SUPPLIED DATA:
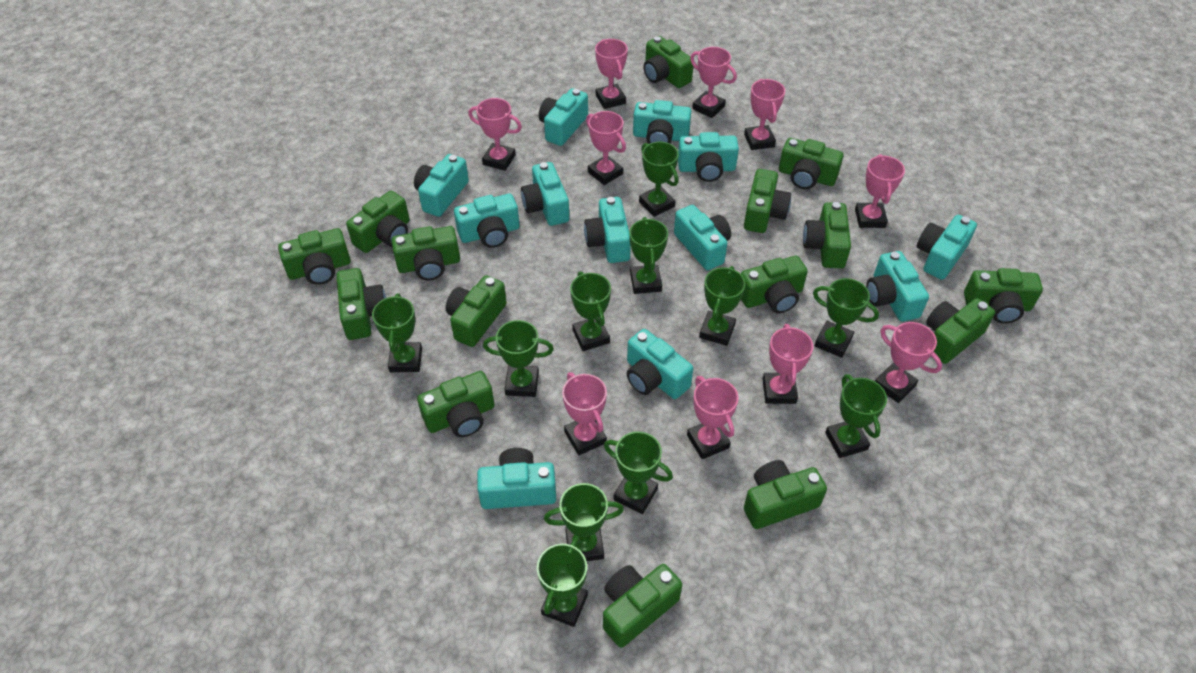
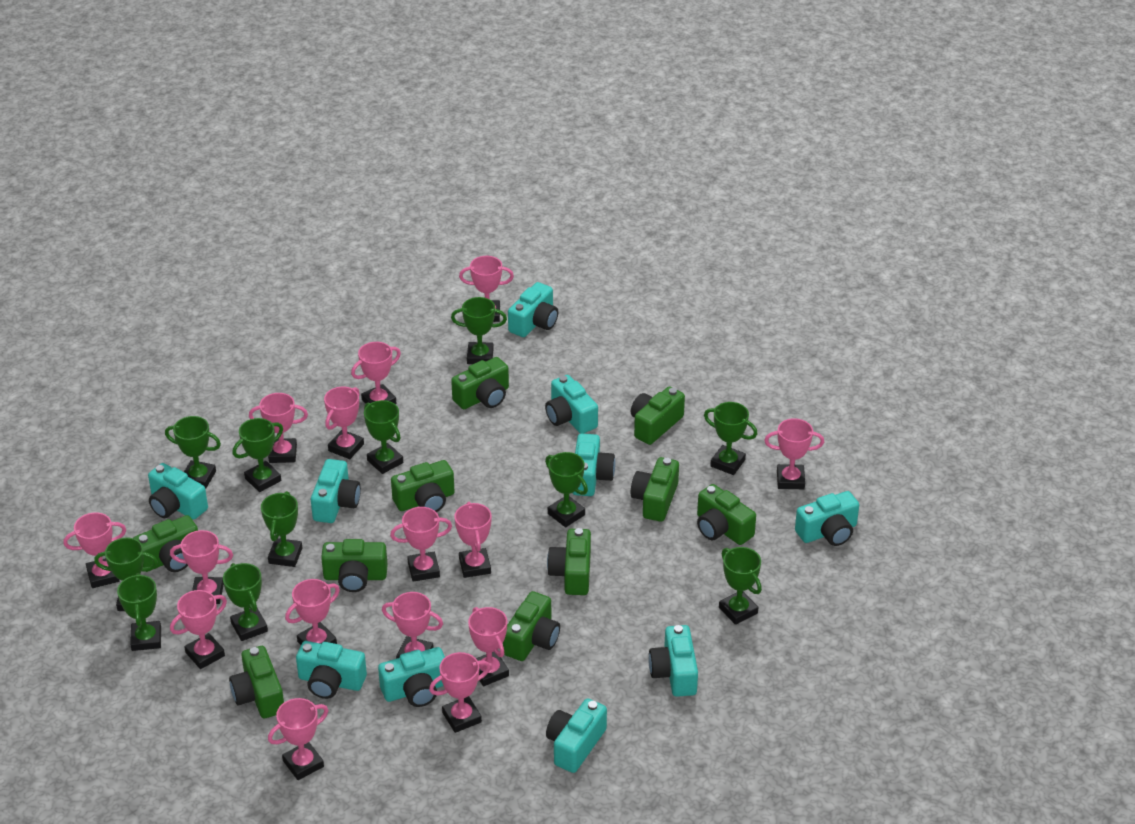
green camera: 15 -> 10
pink trophy: 10 -> 15
turquoise camera: 12 -> 10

HOW TO COMPLETE THIS TASK:
Write all the lines above out again exactly, minus the images.

EXPECTED ANSWER:
green camera: 15 -> 10
pink trophy: 10 -> 15
turquoise camera: 12 -> 10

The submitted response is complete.